Before-and-after scene images:
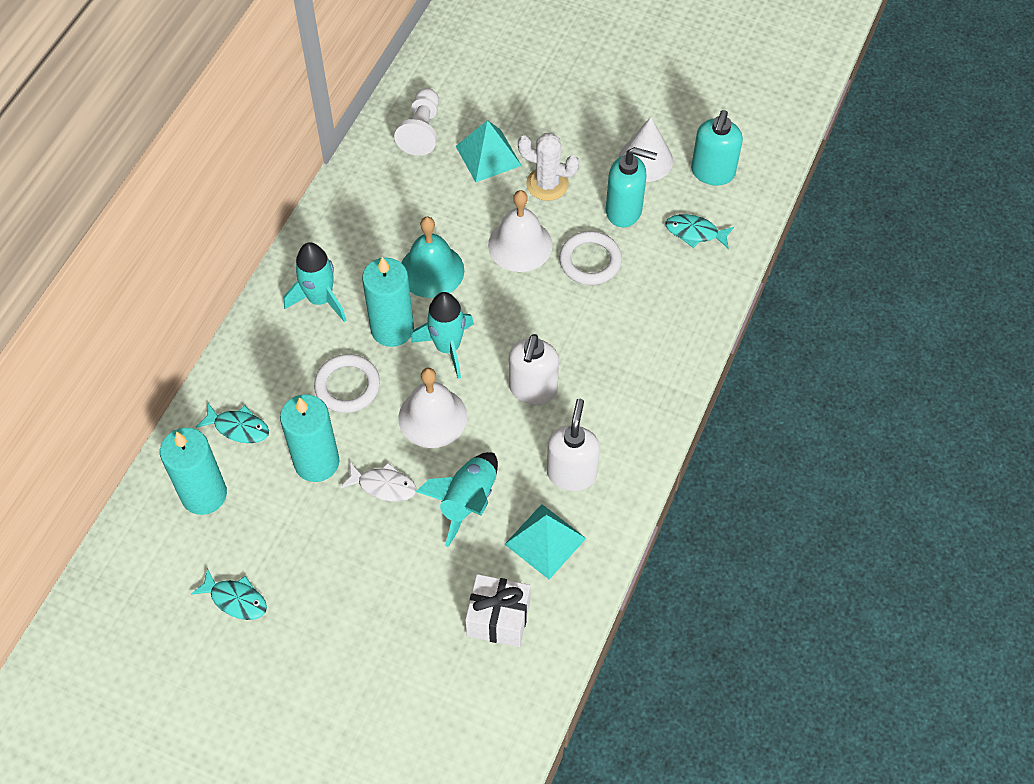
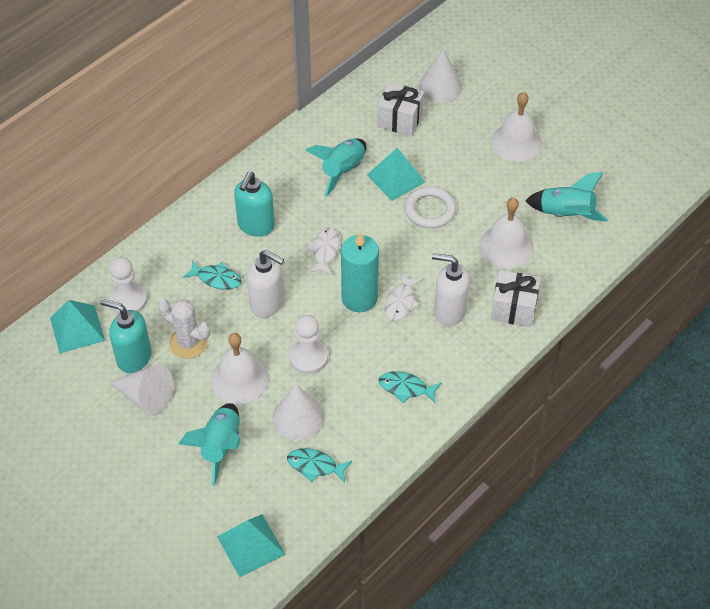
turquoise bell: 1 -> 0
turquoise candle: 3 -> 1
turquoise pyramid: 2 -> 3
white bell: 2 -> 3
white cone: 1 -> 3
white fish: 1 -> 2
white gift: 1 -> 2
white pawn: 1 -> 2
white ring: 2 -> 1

WORK TASK
A verbatim copy of the data, free of pictures, is the expected answer.

ANSWER SPACE
turquoise bell: 1 -> 0
turquoise candle: 3 -> 1
turquoise pyramid: 2 -> 3
white bell: 2 -> 3
white cone: 1 -> 3
white fish: 1 -> 2
white gift: 1 -> 2
white pawn: 1 -> 2
white ring: 2 -> 1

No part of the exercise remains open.